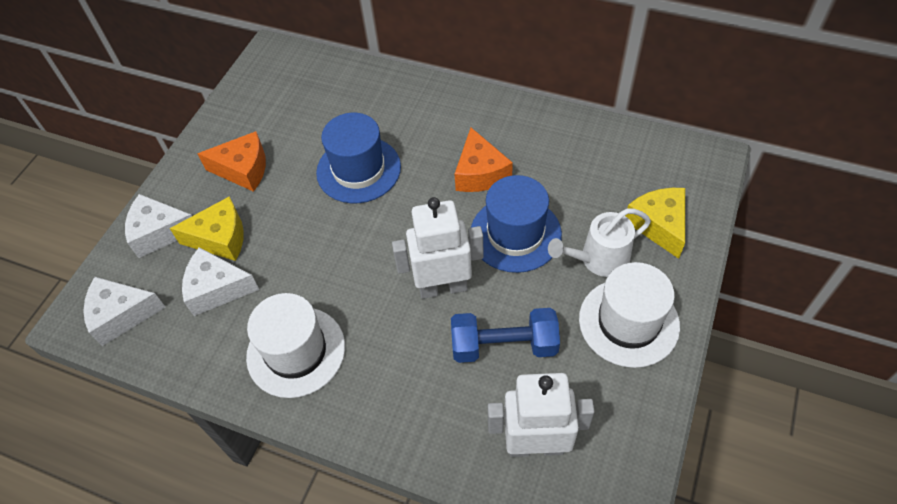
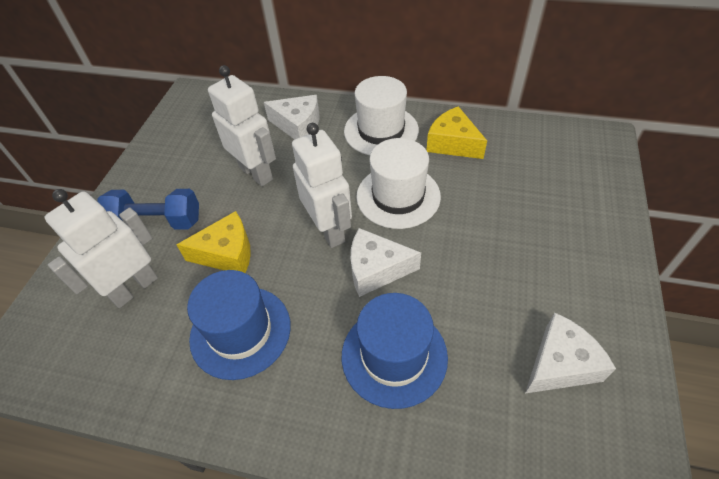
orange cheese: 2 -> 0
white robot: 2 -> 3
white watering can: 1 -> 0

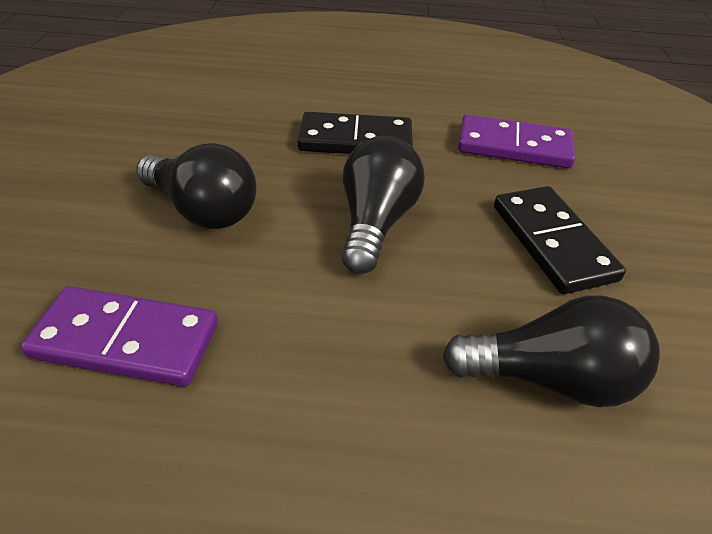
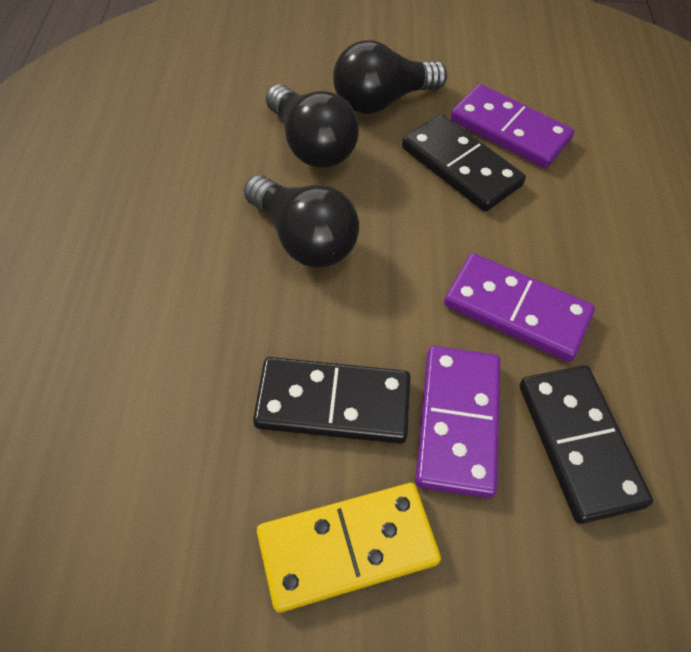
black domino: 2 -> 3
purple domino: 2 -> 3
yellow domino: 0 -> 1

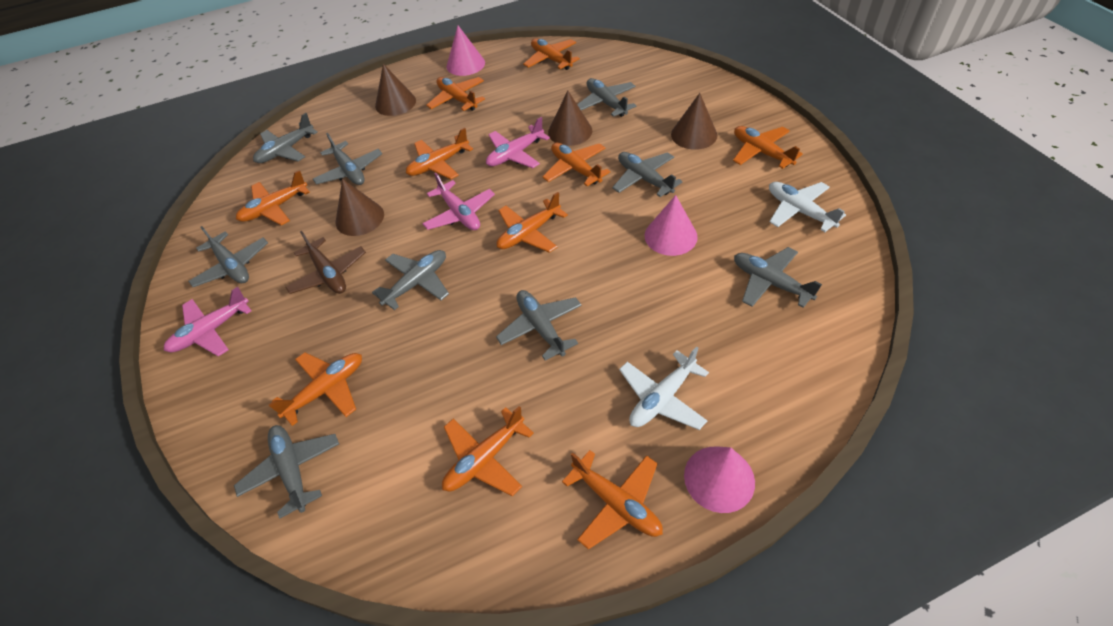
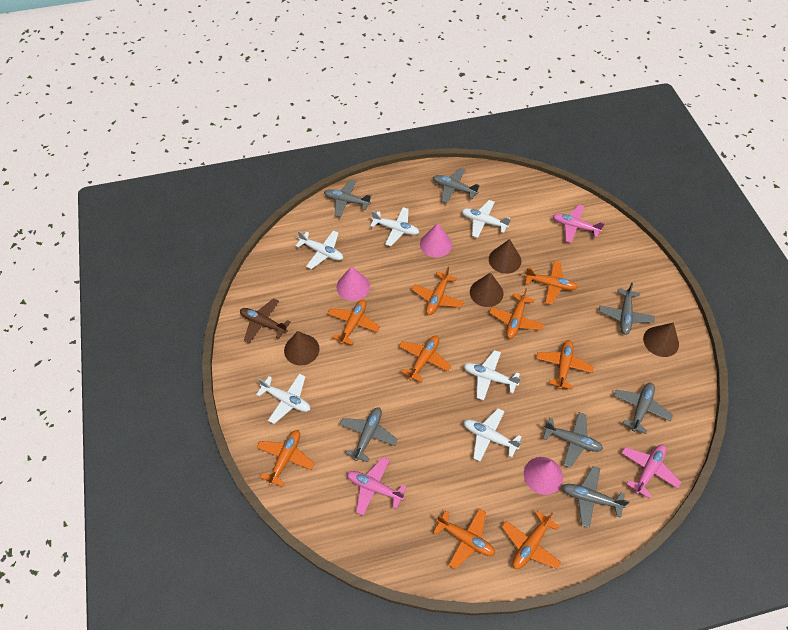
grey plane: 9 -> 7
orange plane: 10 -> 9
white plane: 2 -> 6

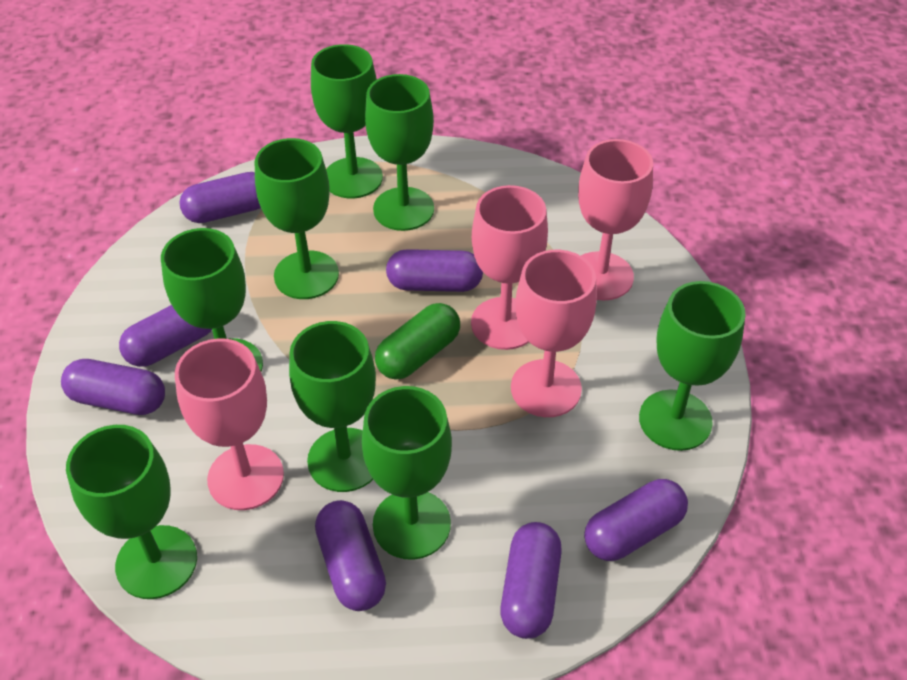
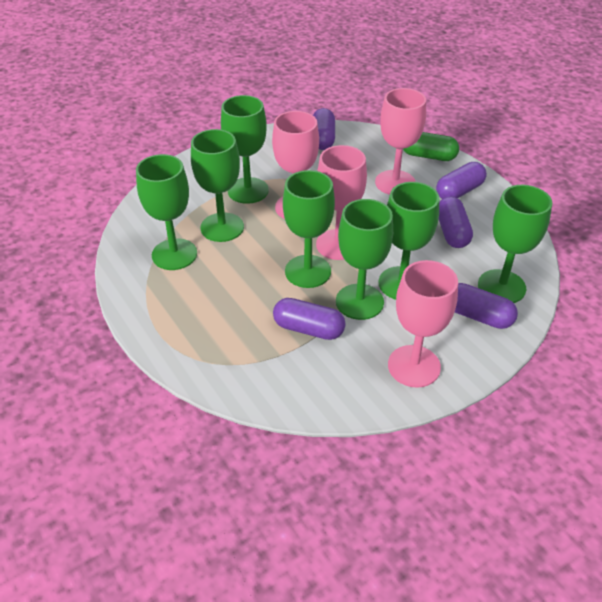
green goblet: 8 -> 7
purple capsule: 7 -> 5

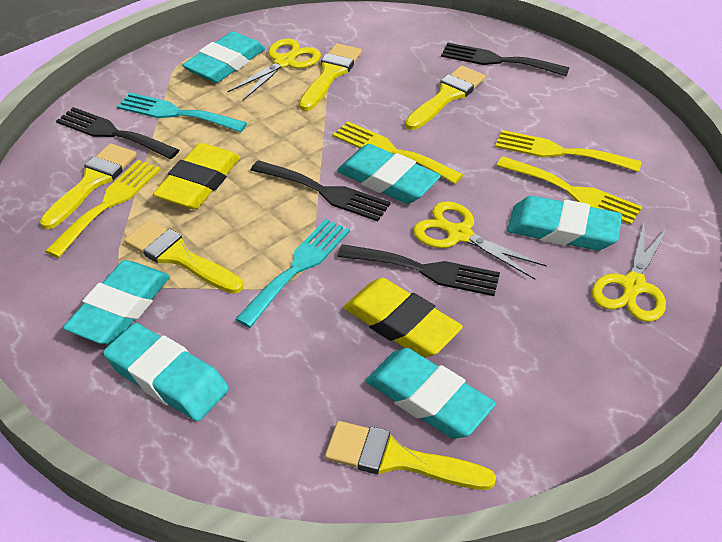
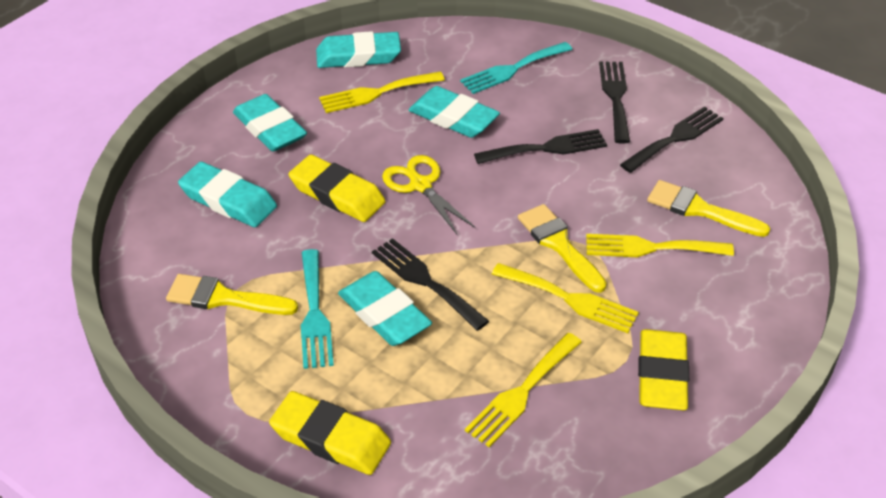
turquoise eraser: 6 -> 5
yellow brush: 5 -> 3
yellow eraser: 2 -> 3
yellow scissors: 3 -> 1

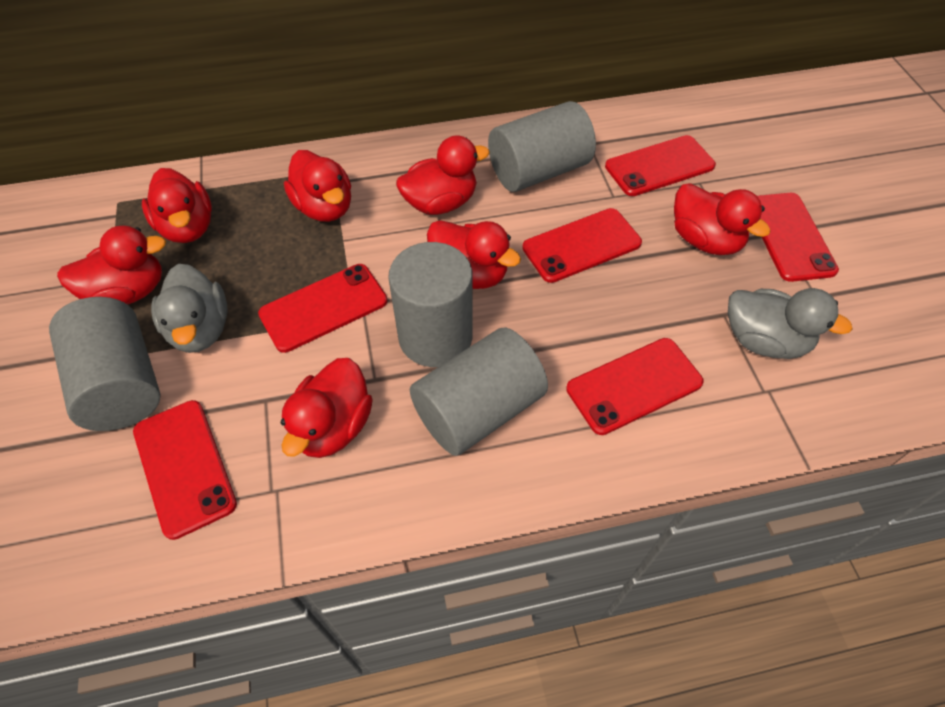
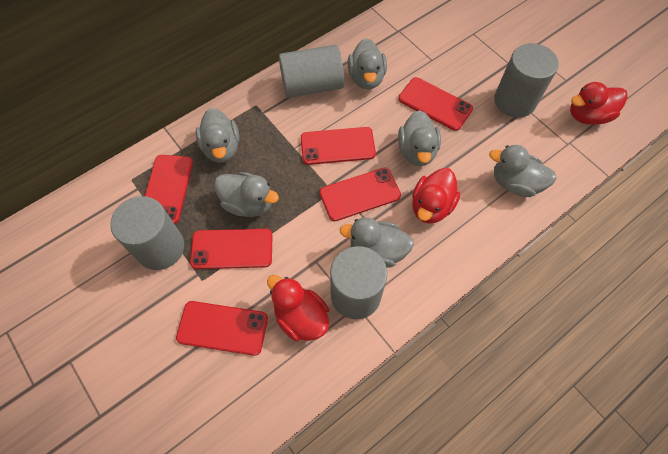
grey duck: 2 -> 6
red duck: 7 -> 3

=== Task prompt ===
For each line above that contains "domino", make a copy.

=== Output below ===
black domino: 2 -> 3
purple domino: 2 -> 3
yellow domino: 0 -> 1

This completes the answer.